__What you should do__: Exactly transcribe the line that holds "(445, 220) = (721, 277): red" and every remaining line of the records, up to and including the final one, with nothing else.

__Data records__:

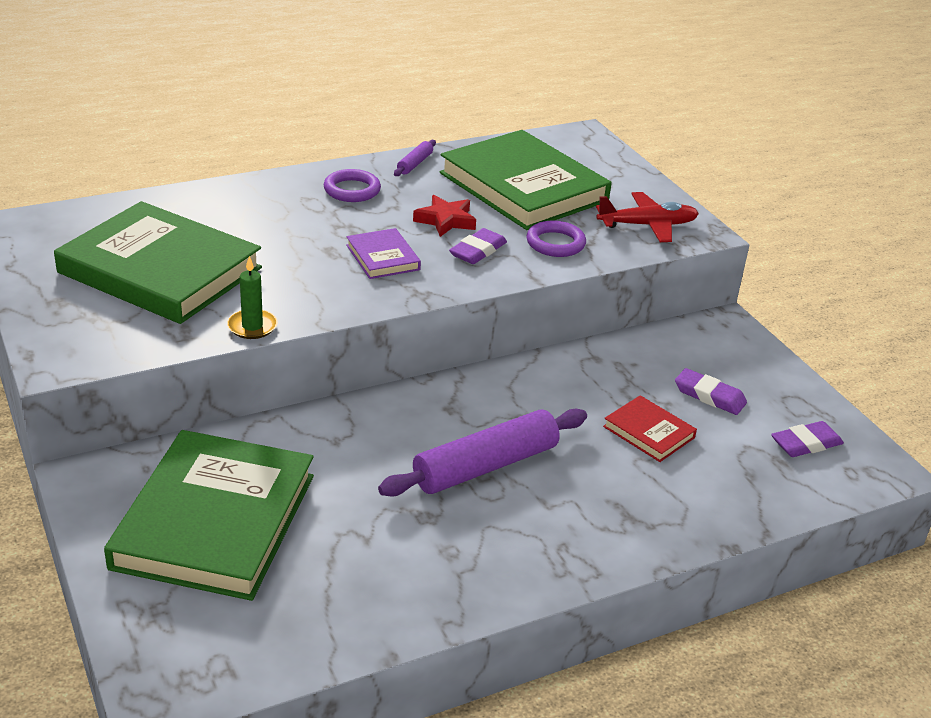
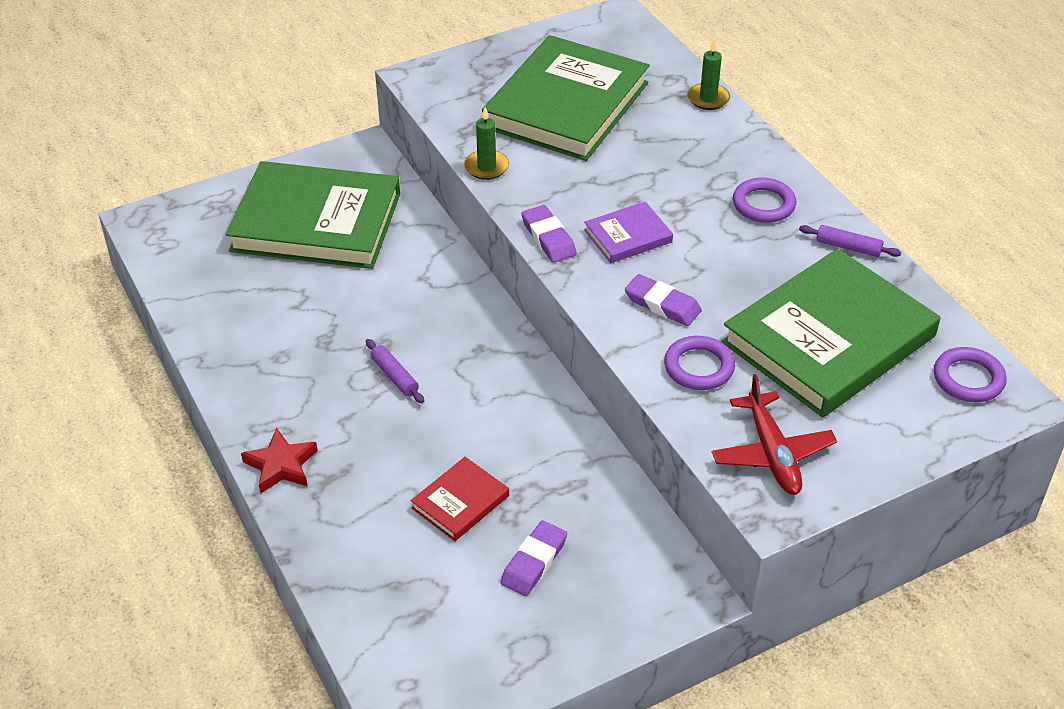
camera: 90 degrees right, 10 degrees up
(184, 195) = (708, 98): none -> green candle
(445, 220) = (721, 277): red star -> red star (281, 465)
(485, 466) = (395, 376): purple rolling pin -> purple rolling pin, size x0.45
(564, 145) = (968, 379): none -> purple ring
(806, 444) = (455, 646): purple eraser -> purple eraser (548, 238)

__Response to the exercise__:
(445, 220) = (721, 277): red star -> red star (281, 465)
(485, 466) = (395, 376): purple rolling pin -> purple rolling pin, size x0.45
(564, 145) = (968, 379): none -> purple ring
(806, 444) = (455, 646): purple eraser -> purple eraser (548, 238)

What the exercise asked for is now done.